From the entries that follow, gather each line holding the word "none".

══════

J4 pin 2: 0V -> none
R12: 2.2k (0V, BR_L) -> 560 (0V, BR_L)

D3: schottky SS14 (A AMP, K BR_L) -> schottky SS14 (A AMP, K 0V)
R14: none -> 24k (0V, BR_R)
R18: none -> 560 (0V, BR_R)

══════

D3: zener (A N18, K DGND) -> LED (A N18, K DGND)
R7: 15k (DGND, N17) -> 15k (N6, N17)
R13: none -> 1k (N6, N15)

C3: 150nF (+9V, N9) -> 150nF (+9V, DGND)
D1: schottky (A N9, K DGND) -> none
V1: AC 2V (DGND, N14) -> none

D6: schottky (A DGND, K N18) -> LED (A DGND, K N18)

══════

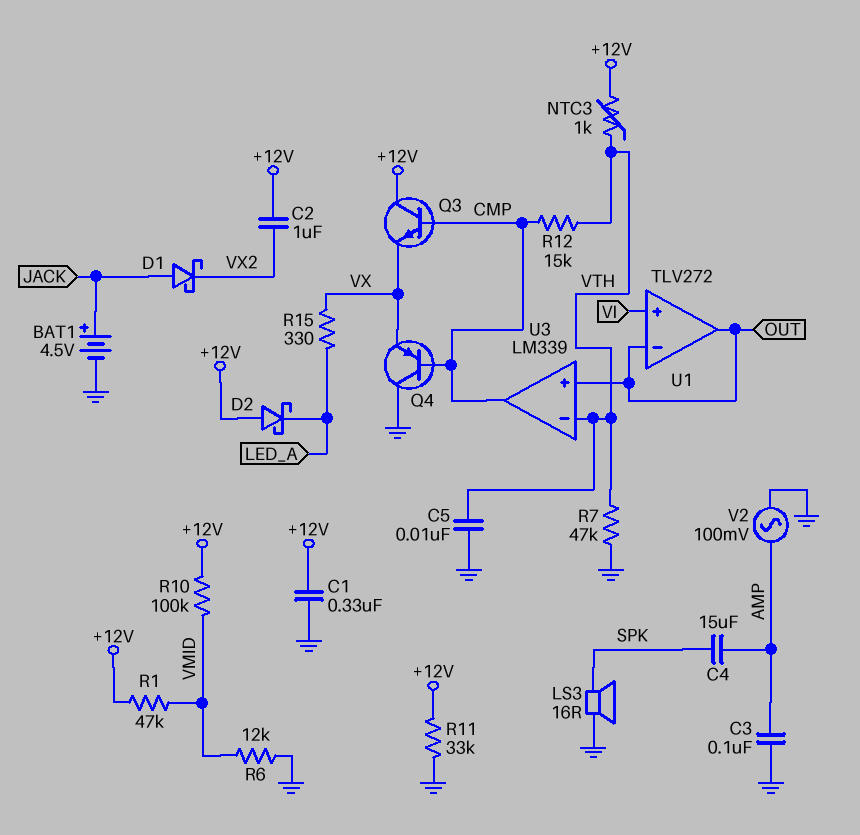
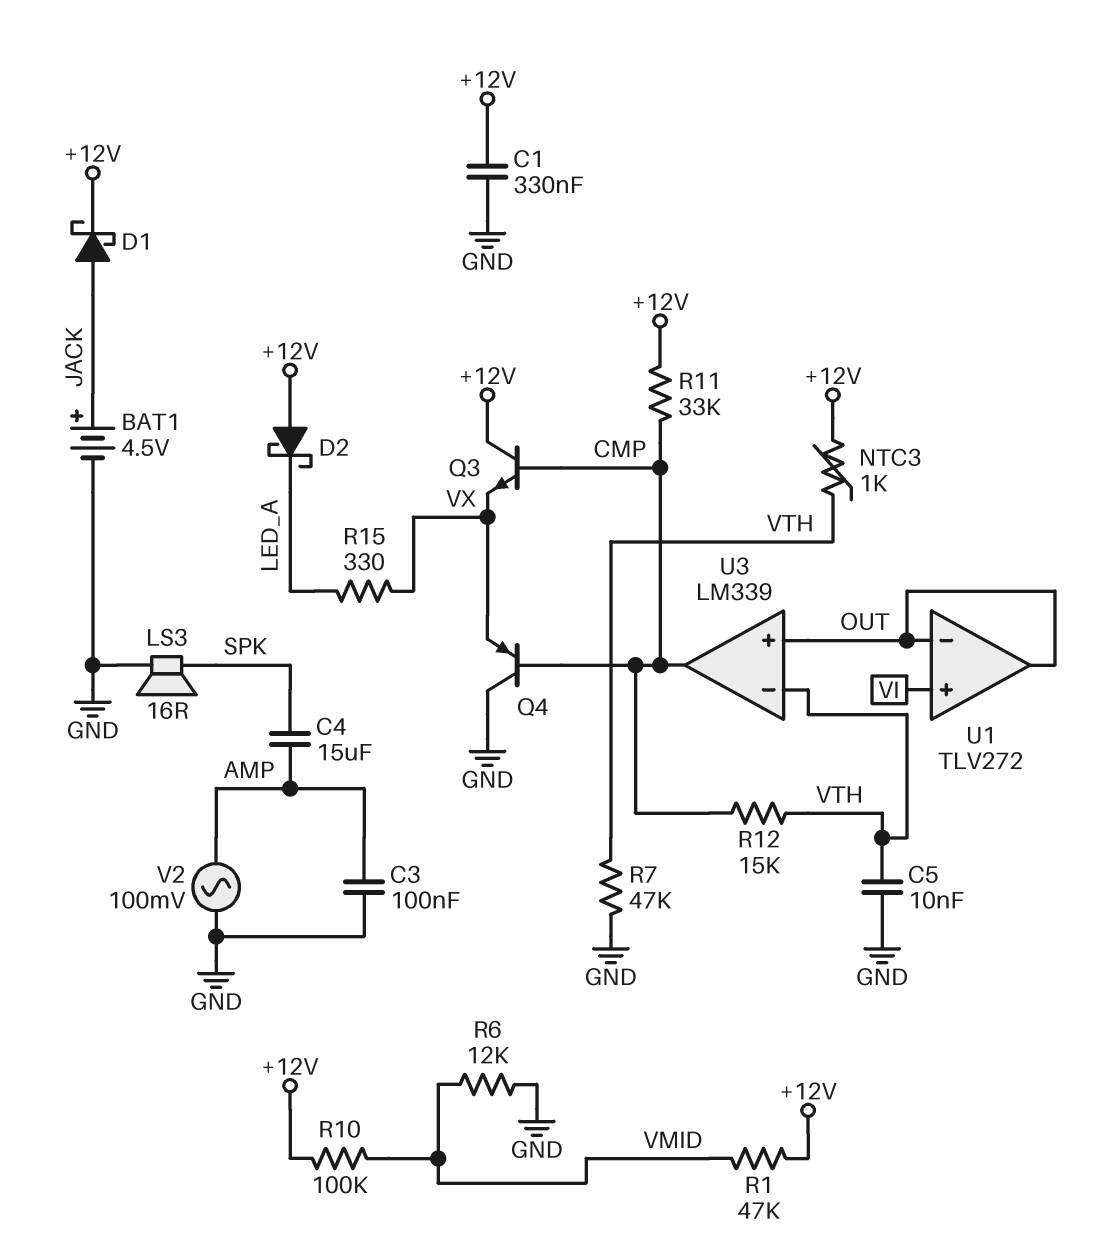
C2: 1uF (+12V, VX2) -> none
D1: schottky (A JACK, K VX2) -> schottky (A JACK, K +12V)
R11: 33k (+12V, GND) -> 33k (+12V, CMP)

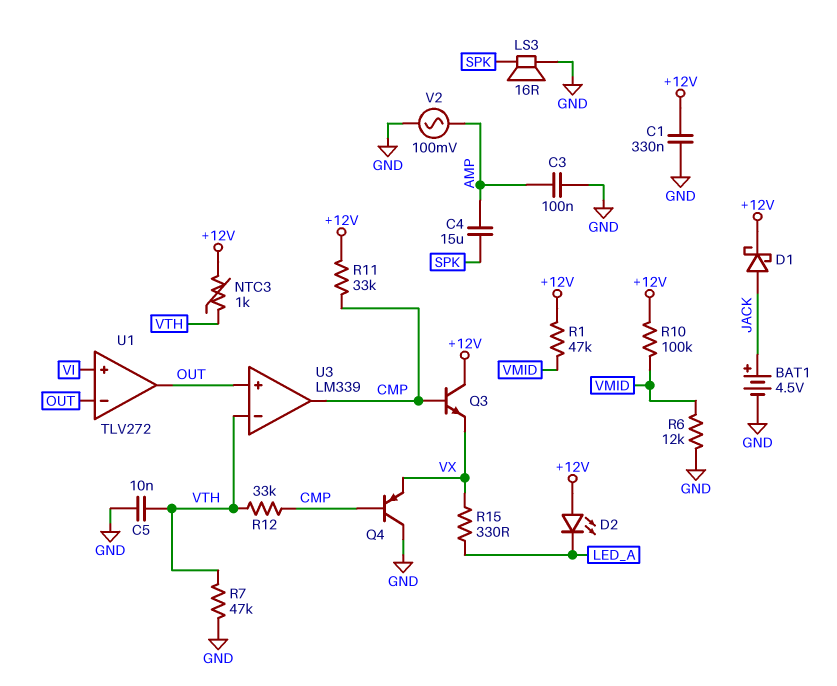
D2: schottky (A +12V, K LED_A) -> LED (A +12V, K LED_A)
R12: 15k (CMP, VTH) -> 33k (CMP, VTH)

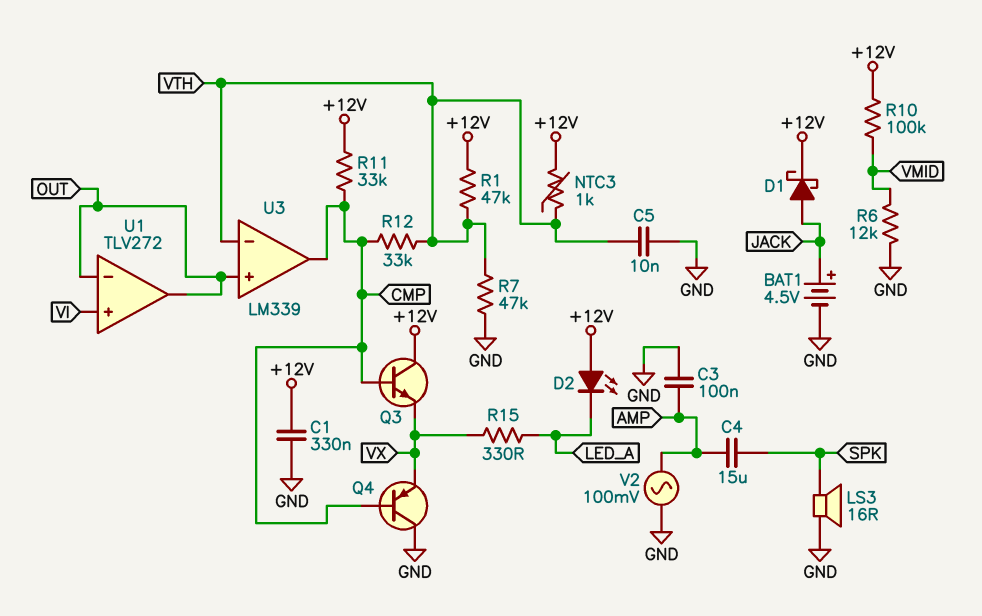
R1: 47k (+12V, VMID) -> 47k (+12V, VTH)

══════

- [REPLY TO THE TASK]
J4 pin 2: 0V -> none
R14: none -> 24k (0V, BR_R)
R18: none -> 560 (0V, BR_R)
R13: none -> 1k (N6, N15)
D1: schottky (A N9, K DGND) -> none
V1: AC 2V (DGND, N14) -> none
C2: 1uF (+12V, VX2) -> none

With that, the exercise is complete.